**Task to complete**
Which lines in the records below contain the word "none"? Report each of them.

**Information provided**
[Start of Attachment]

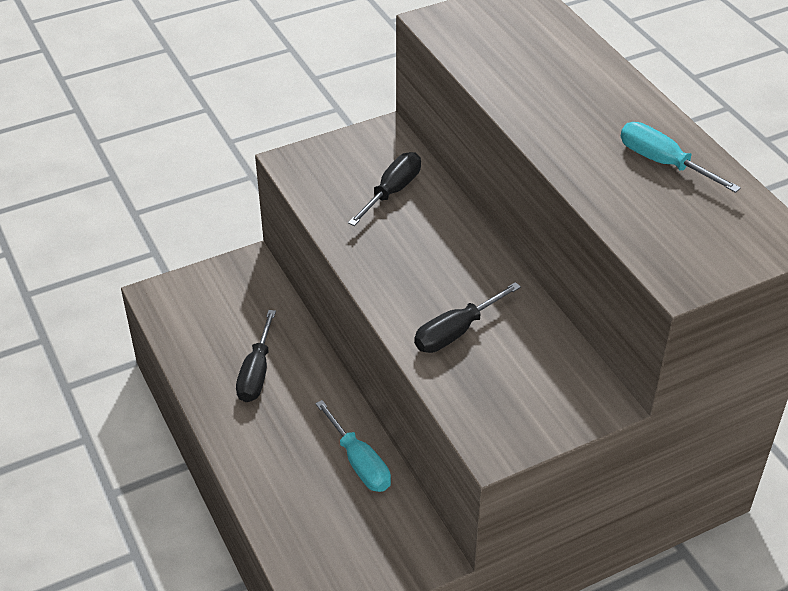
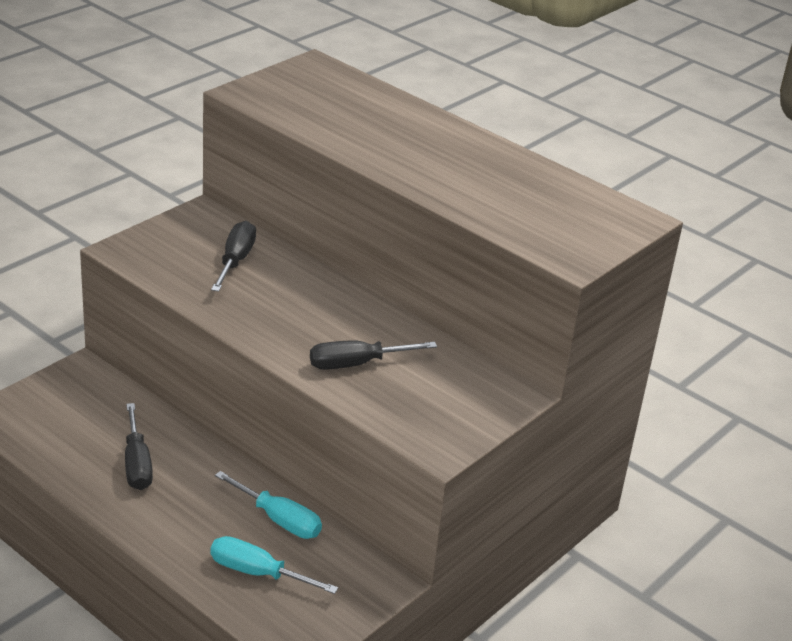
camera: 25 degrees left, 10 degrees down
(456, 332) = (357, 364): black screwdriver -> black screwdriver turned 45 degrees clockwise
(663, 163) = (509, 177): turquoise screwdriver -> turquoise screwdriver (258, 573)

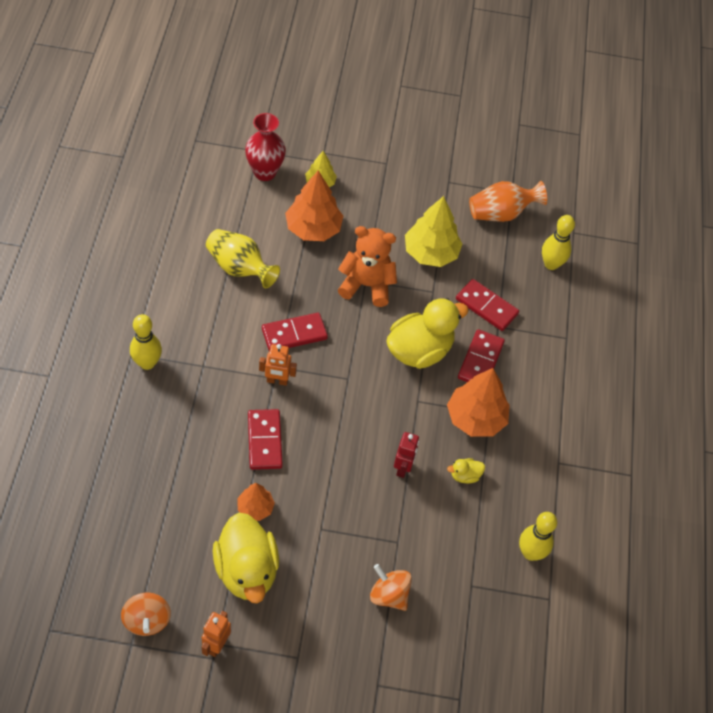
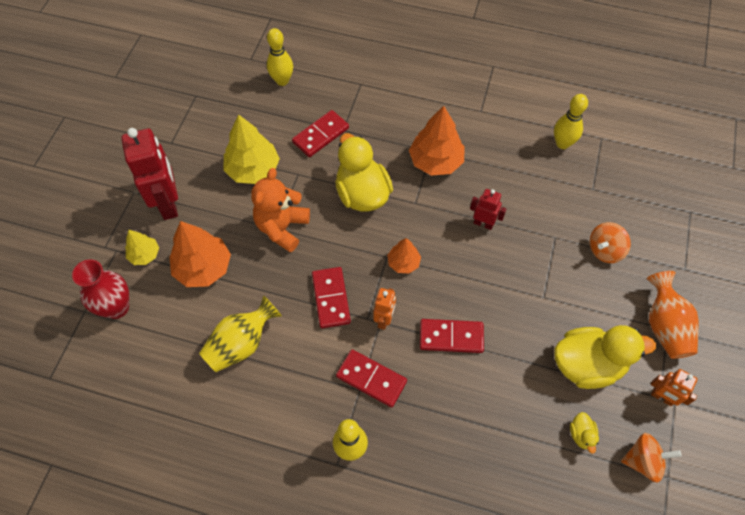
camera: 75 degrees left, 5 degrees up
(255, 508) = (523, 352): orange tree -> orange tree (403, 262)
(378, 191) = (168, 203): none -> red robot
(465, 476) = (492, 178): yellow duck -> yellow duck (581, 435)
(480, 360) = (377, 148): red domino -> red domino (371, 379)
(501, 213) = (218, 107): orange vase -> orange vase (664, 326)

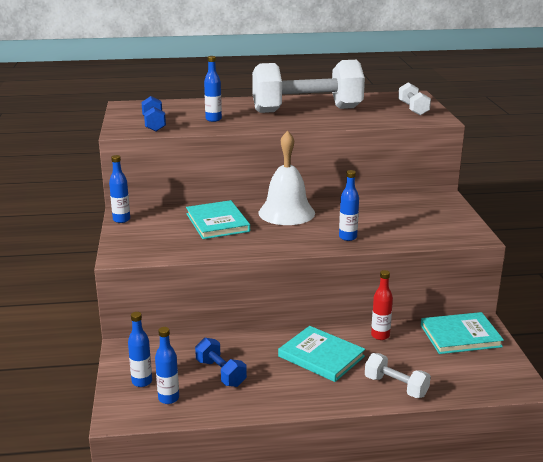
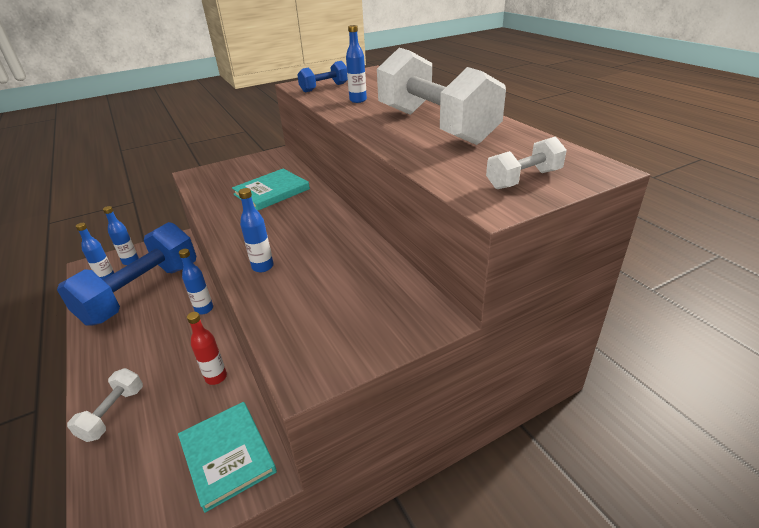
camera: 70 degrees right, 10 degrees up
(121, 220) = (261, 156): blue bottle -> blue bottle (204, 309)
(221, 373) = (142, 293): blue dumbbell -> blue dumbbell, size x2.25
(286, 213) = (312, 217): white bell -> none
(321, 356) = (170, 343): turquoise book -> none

[End of Attachment]

**Answer for this exercise**
(378, 191) = (168, 203): none -> red robot
(286, 213) = (312, 217): white bell -> none
(321, 356) = (170, 343): turquoise book -> none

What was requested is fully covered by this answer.